■ PROBLEM TO SOLVE
In the listing below, print exactly the lines between the line holding "C4: 330nF (+3V3, AGND) -> 330nF (AGND, N_6)" and the line holding "SW1: button (N_10, VIN)", inclusive, and no more.

Start of PROVIDED ENTRIES

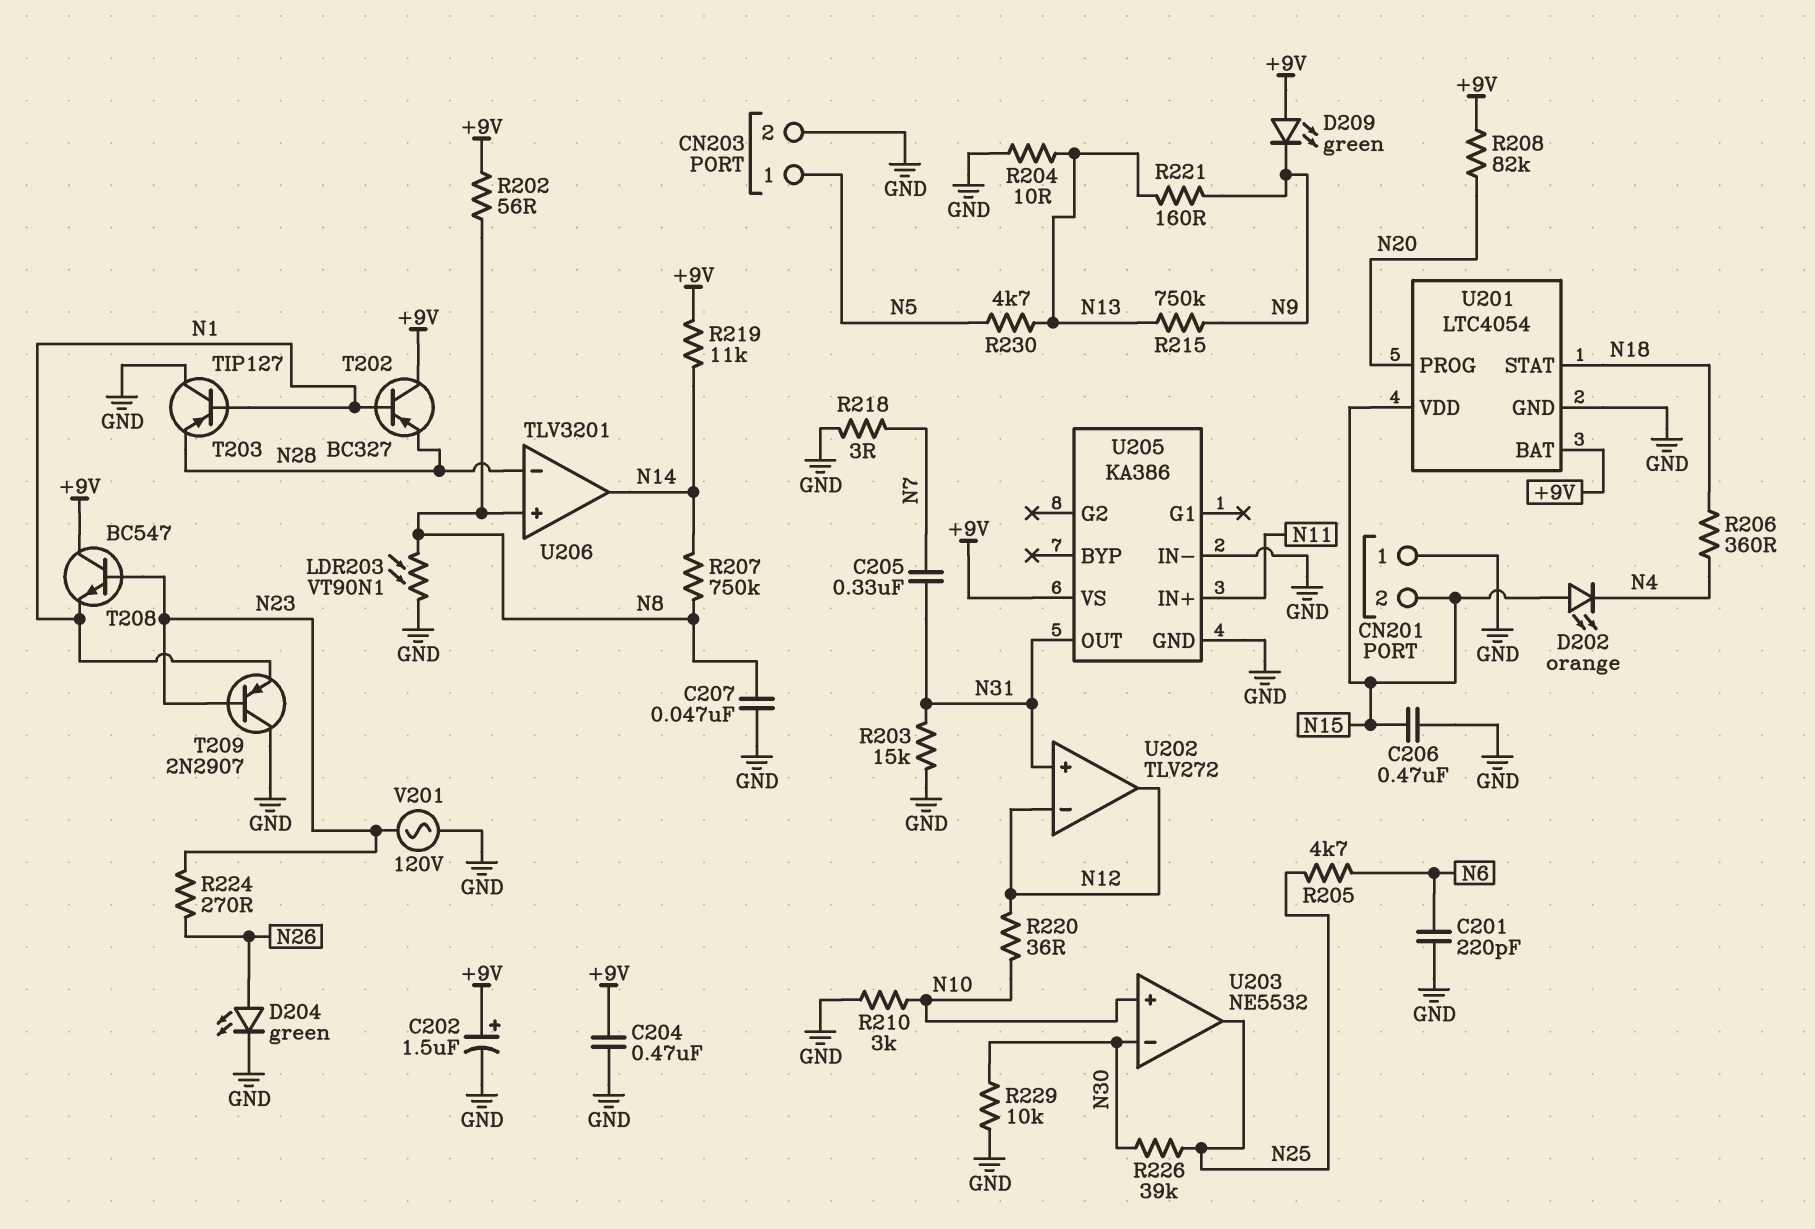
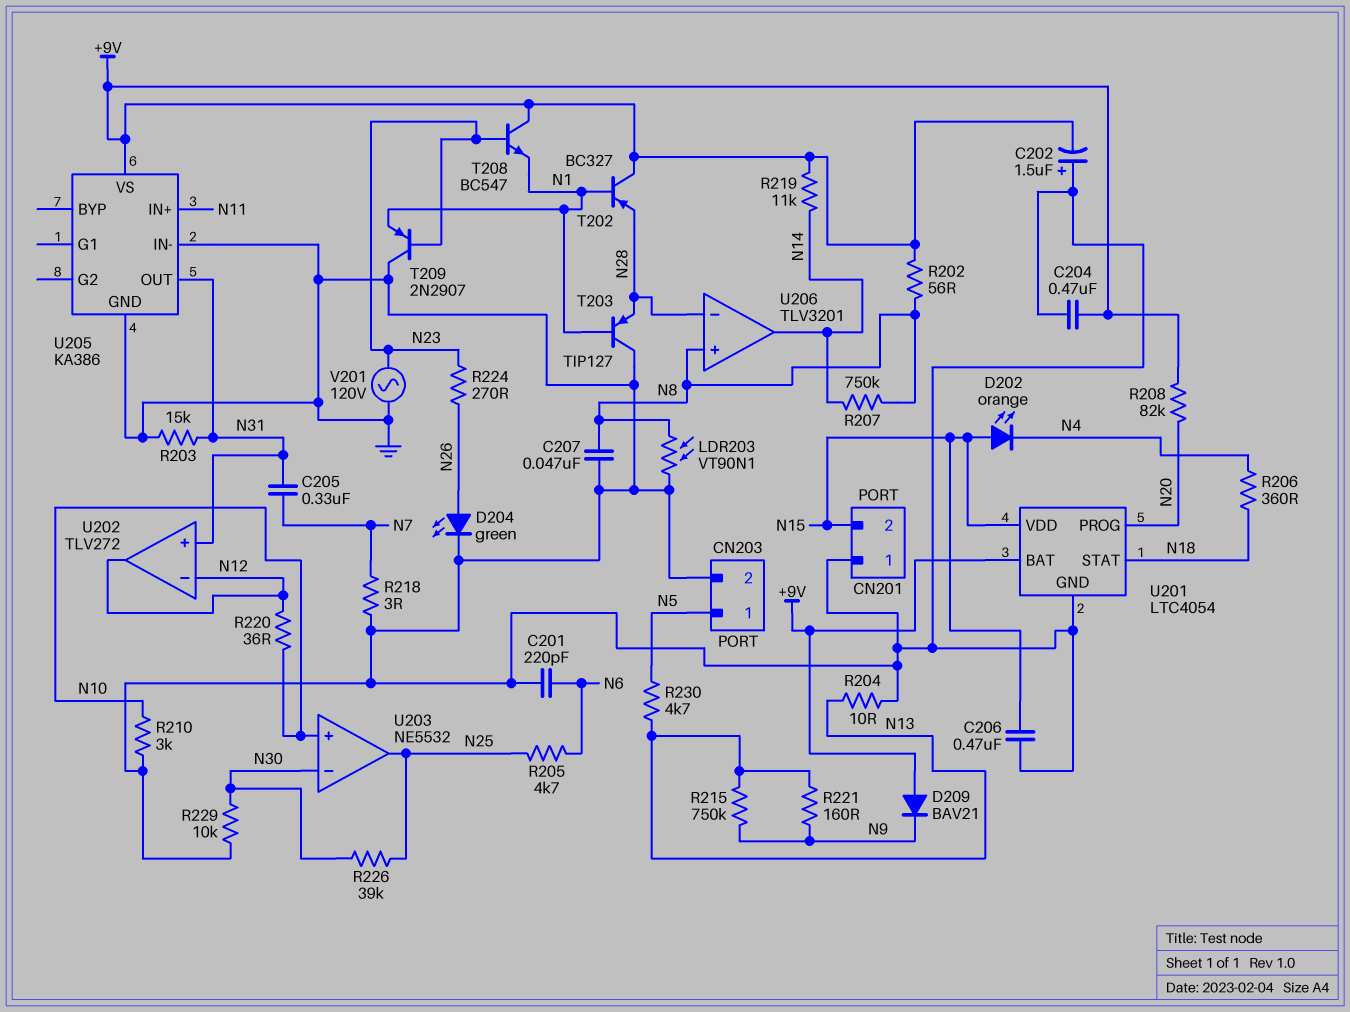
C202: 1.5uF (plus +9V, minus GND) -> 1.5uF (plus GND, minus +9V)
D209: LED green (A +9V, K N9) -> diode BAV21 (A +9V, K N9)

End of PROVIDED ENTRIES
Start of PROVIDED ENTRIES

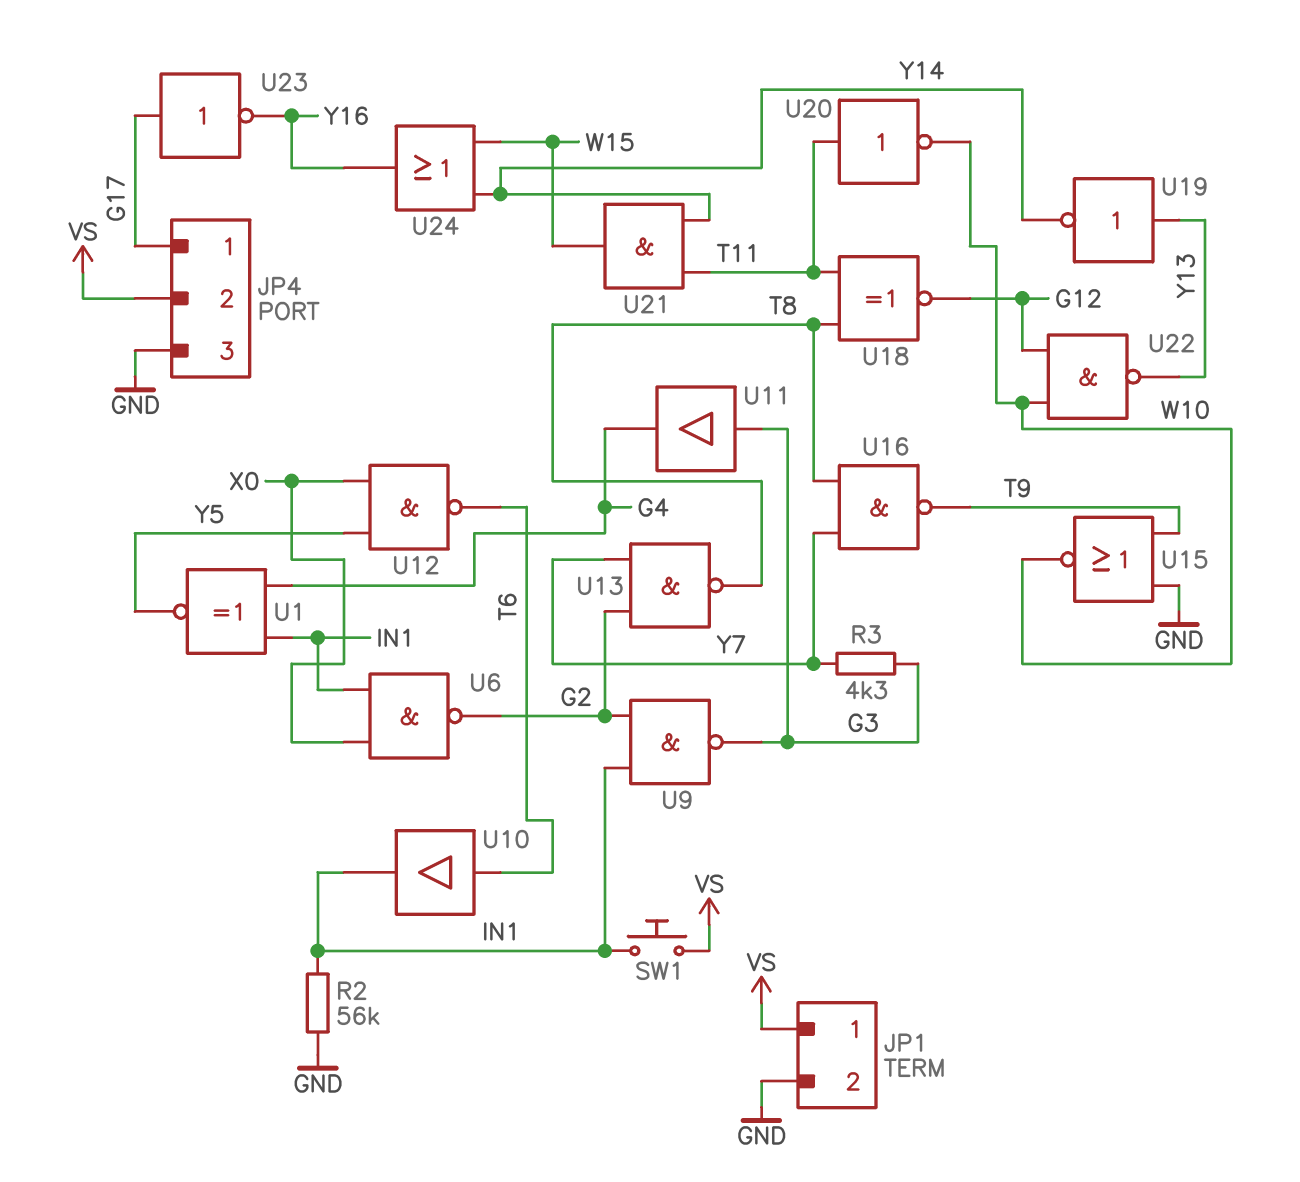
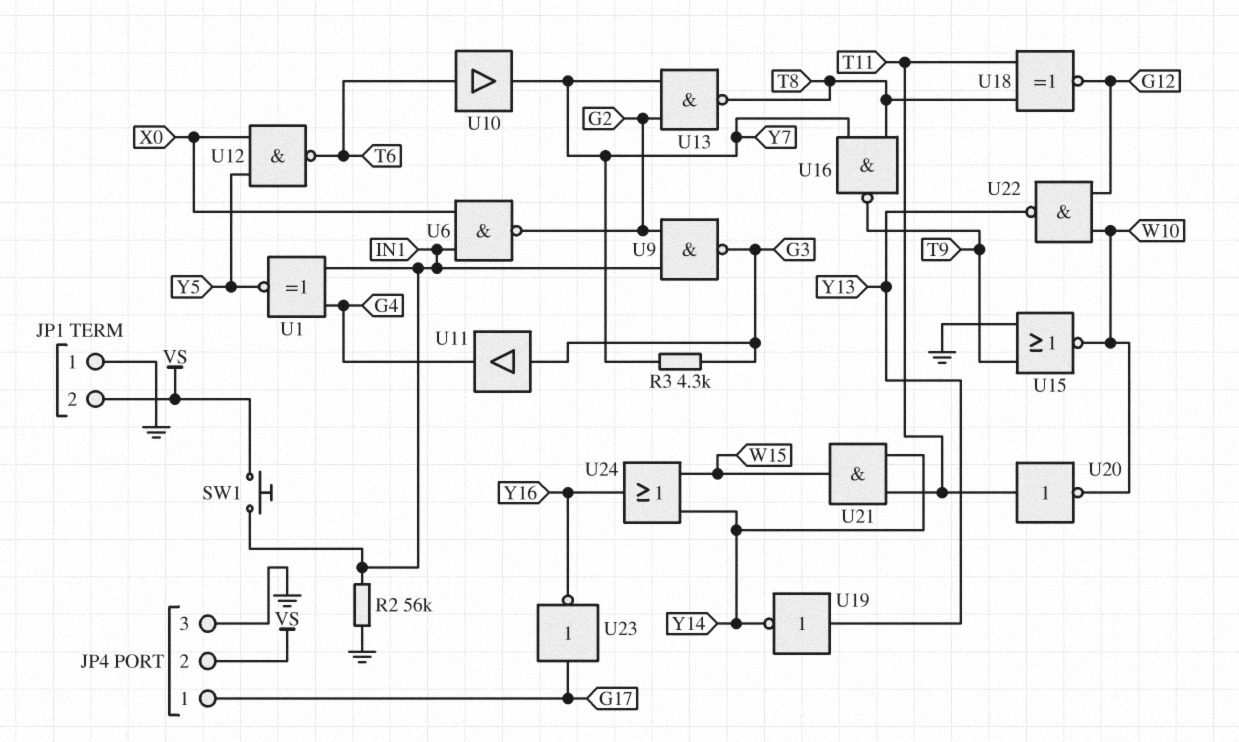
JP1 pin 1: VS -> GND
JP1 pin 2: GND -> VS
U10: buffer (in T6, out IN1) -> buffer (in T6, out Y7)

End of PROVIDED ENTRIES
Start of PROVIDED ENTRIES

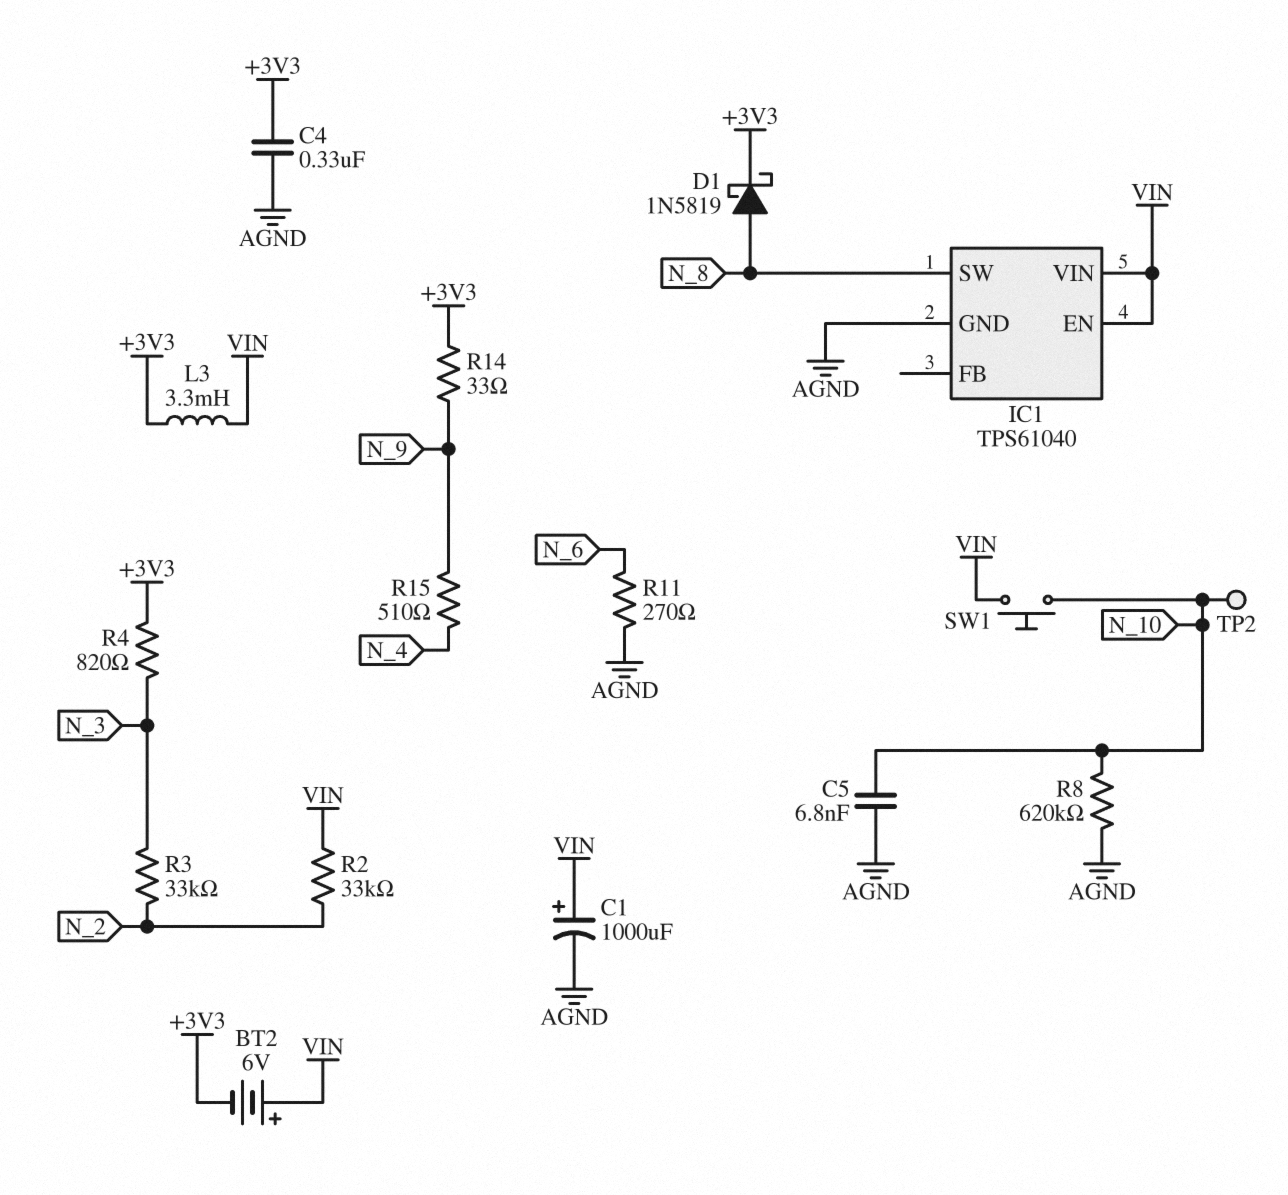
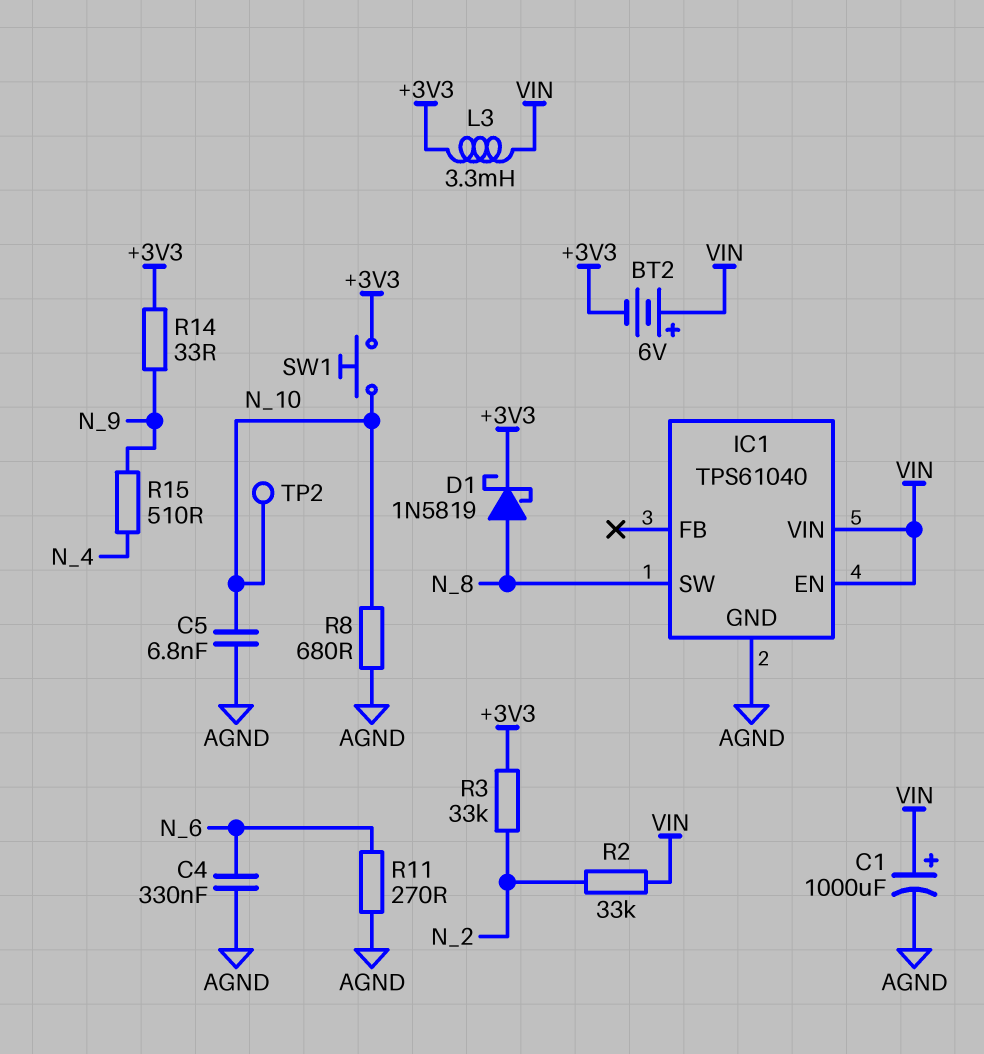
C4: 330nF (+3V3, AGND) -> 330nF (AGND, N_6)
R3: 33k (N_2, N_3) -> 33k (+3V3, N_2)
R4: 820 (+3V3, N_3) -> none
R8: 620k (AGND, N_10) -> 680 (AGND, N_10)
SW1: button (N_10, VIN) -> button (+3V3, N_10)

End of PROVIDED ENTRIES

■ FINAL ANSWER
C4: 330nF (+3V3, AGND) -> 330nF (AGND, N_6)
R3: 33k (N_2, N_3) -> 33k (+3V3, N_2)
R4: 820 (+3V3, N_3) -> none
R8: 620k (AGND, N_10) -> 680 (AGND, N_10)
SW1: button (N_10, VIN) -> button (+3V3, N_10)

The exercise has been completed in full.